### Task goal:
Please repeat the lines below exactly. Begin with the line containing "turquoise ruler: 4 -> 2" and go on through the line containing "white phone: 2 -> 0".

### Information given:
+===+
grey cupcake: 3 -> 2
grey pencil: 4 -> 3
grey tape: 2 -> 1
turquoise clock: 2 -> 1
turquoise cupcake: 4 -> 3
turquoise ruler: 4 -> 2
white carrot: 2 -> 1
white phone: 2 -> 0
+===+
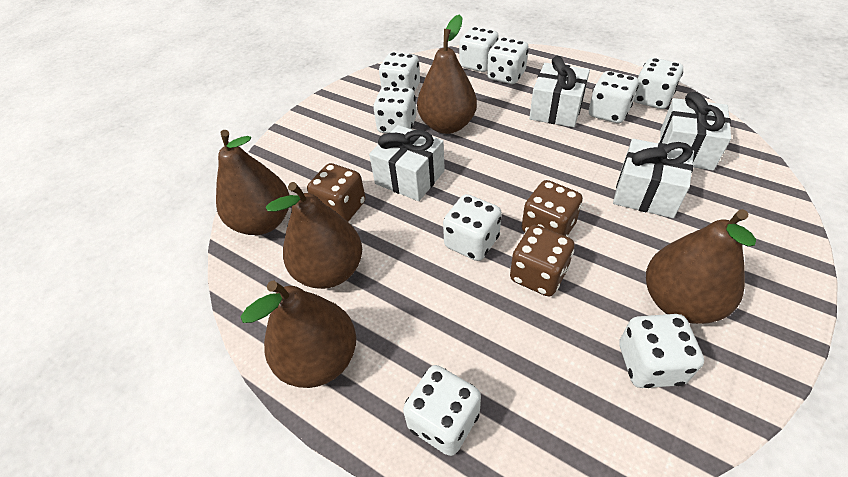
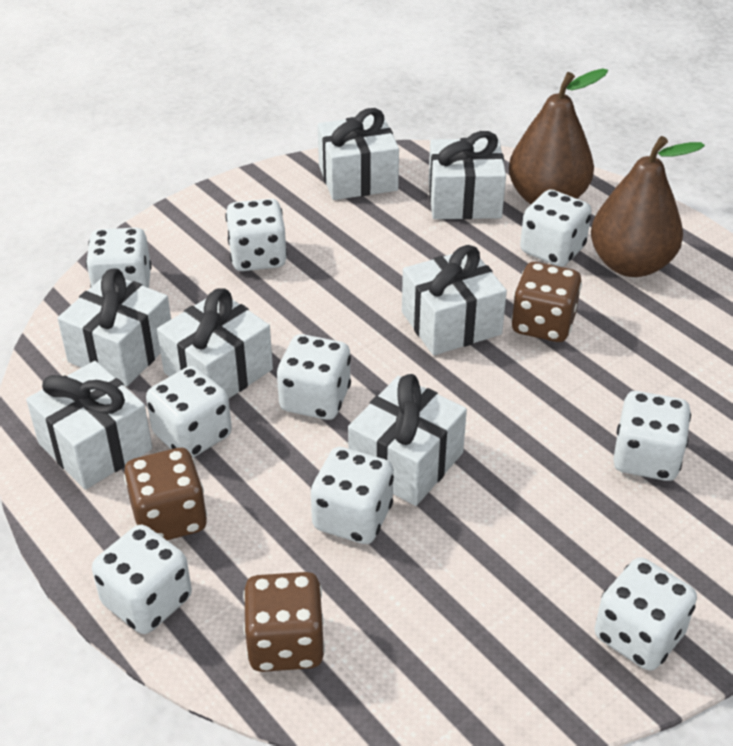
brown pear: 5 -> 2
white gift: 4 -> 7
+===+
### Result for this exercise:
turquoise ruler: 4 -> 2
white carrot: 2 -> 1
white phone: 2 -> 0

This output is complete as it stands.